Recorded data
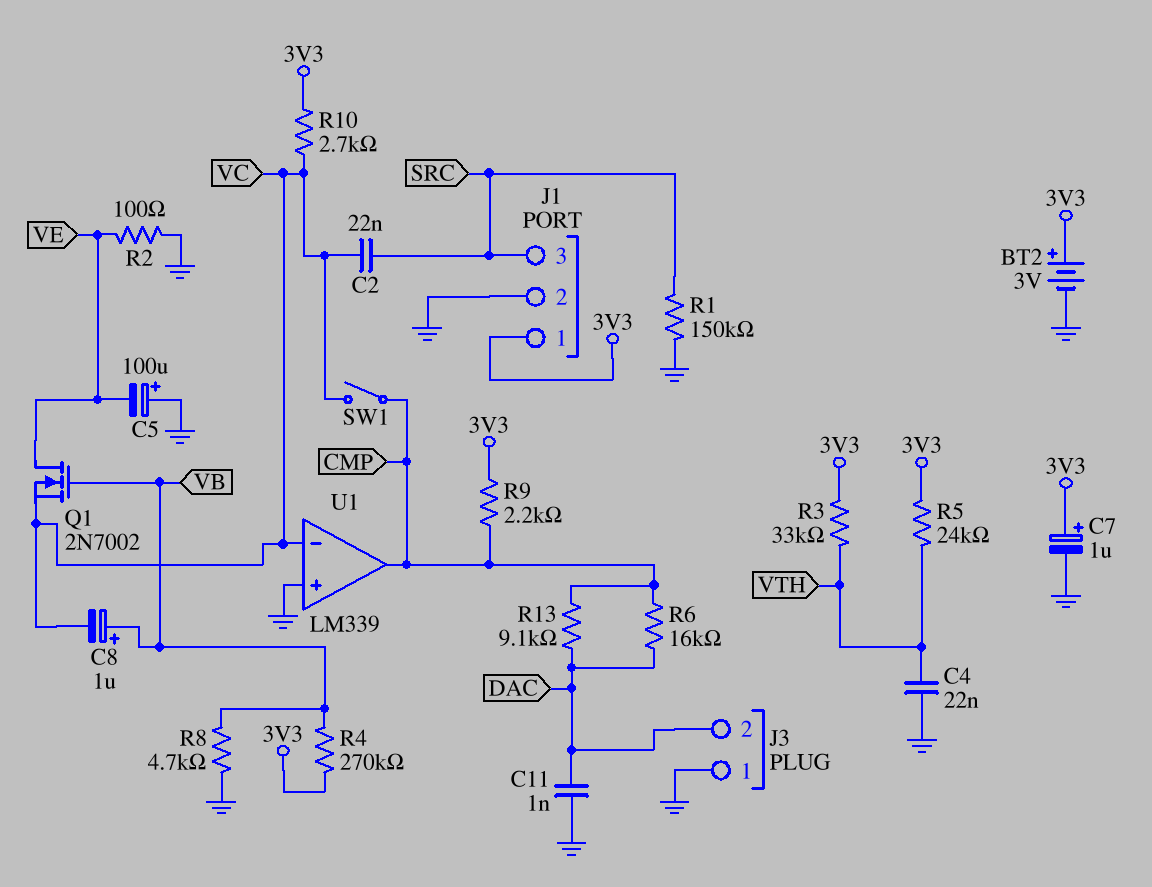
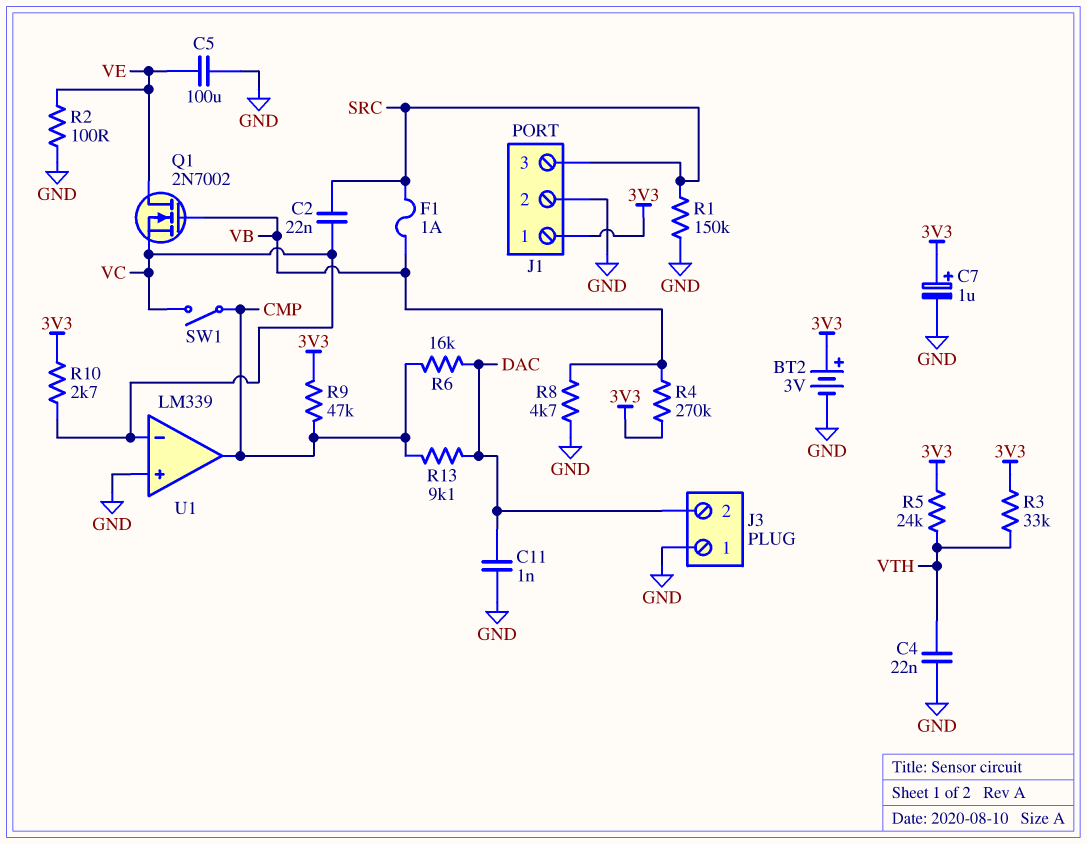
C5: 100uF (plus GND, minus VE) -> 100uF (GND, VE)
C8: 1uF (plus VB, minus VC) -> none
F1: none -> 1A (SRC, VB)
R9: 2.2k (3V3, CMP) -> 47k (3V3, CMP)

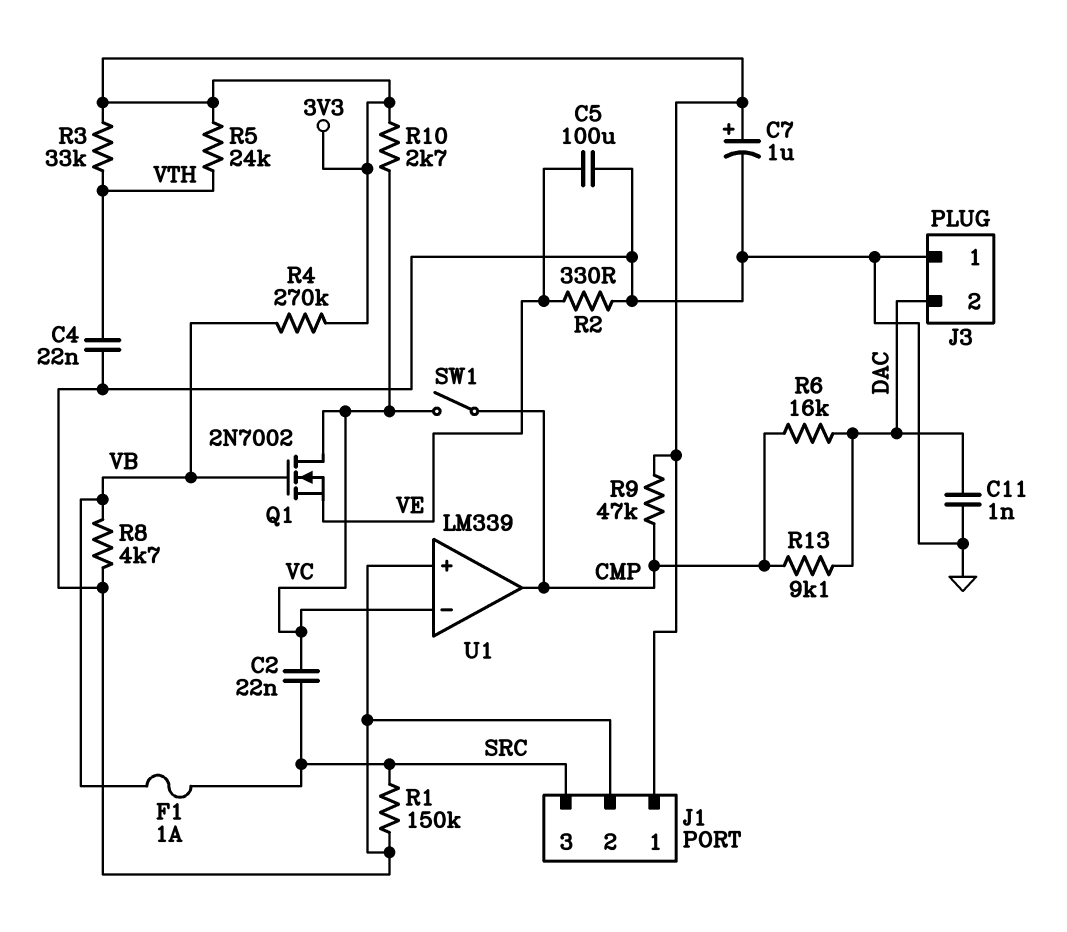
BT2: 3V (plus 3V3, minus GND) -> none
Q1: NMOS 2N7002 (G VB, D VE, S VC) -> NMOS 2N7002 (G VB, D VC, S VE)
R2: 100 (GND, VE) -> 330 (GND, VE)

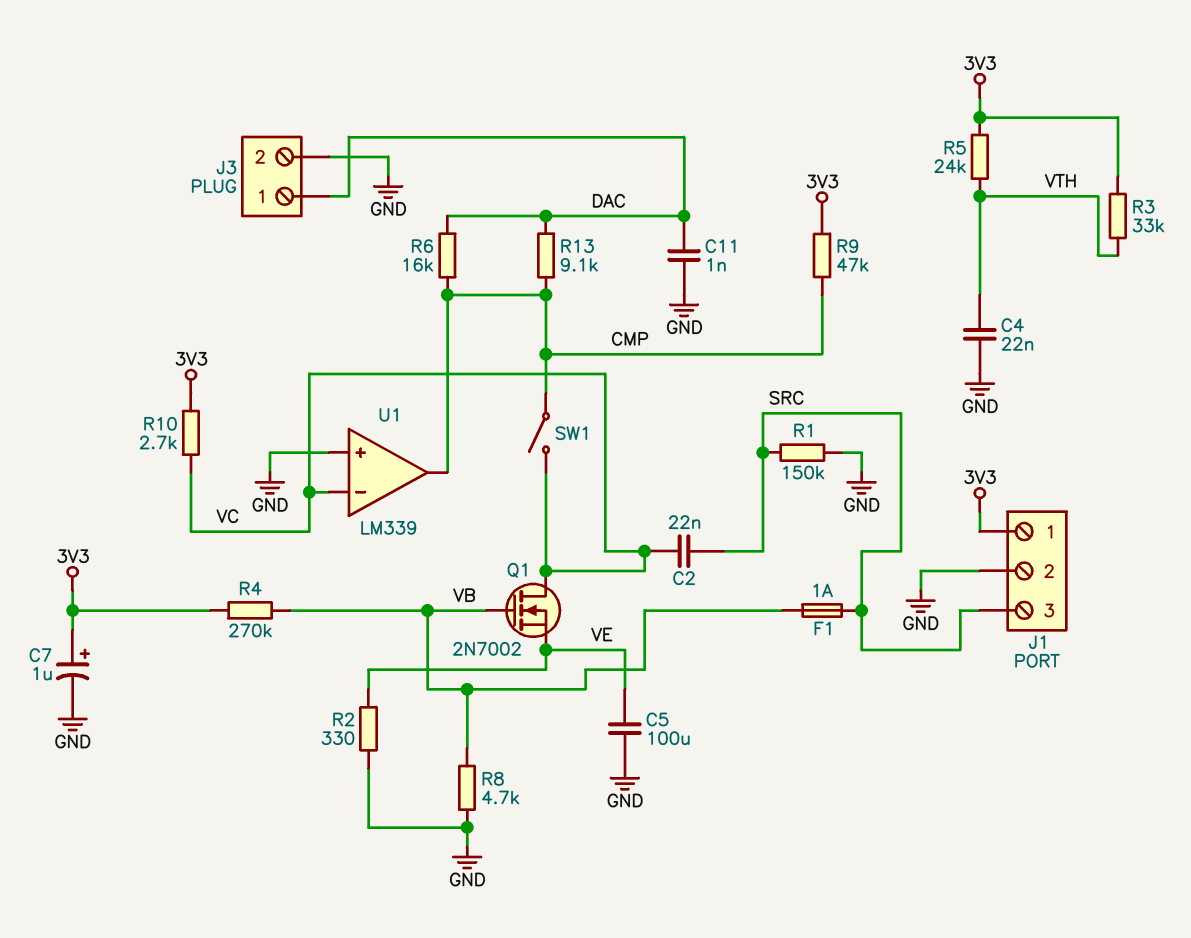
J3 pin 1: GND -> DAC
J3 pin 2: DAC -> GND

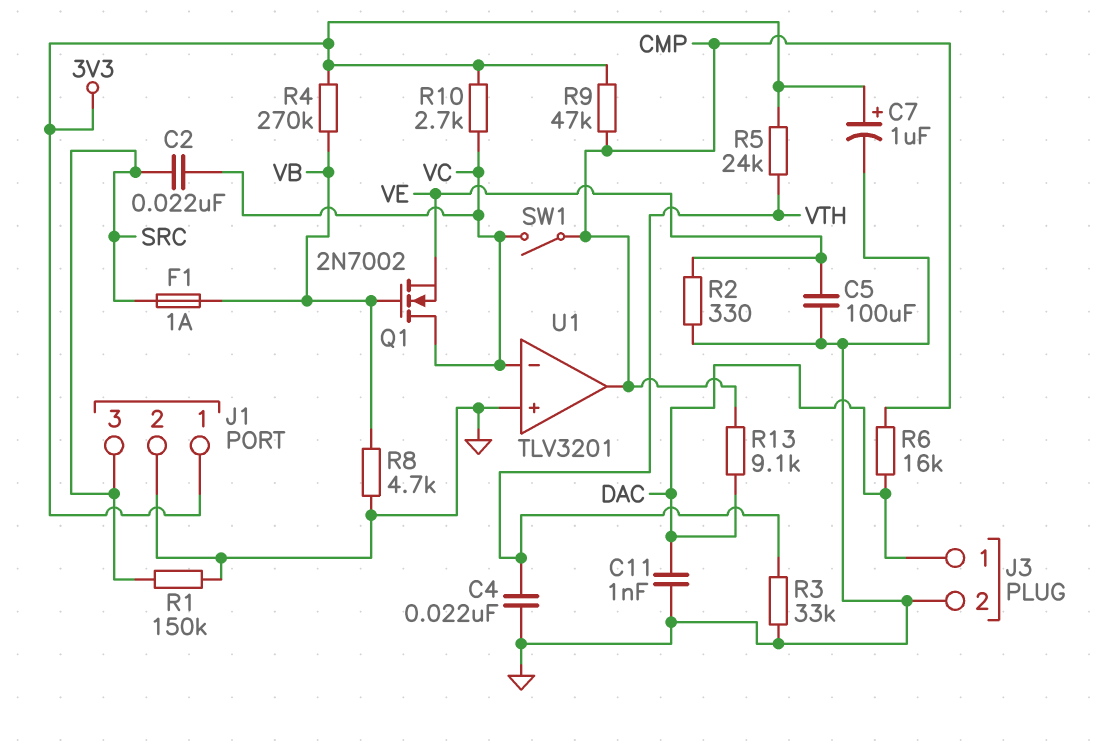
R3: 33k (3V3, VTH) -> 33k (GND, VTH)
U1: LM339 -> TLV3201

= Task item =
Begin at the first line of the data above and repeat each line exactly, stopping after the line containing "J3 pin 2: DAC -> GND". Omit the pictures.

= Exercise output =
C5: 100uF (plus GND, minus VE) -> 100uF (GND, VE)
C8: 1uF (plus VB, minus VC) -> none
F1: none -> 1A (SRC, VB)
R9: 2.2k (3V3, CMP) -> 47k (3V3, CMP)

BT2: 3V (plus 3V3, minus GND) -> none
Q1: NMOS 2N7002 (G VB, D VE, S VC) -> NMOS 2N7002 (G VB, D VC, S VE)
R2: 100 (GND, VE) -> 330 (GND, VE)

J3 pin 1: GND -> DAC
J3 pin 2: DAC -> GND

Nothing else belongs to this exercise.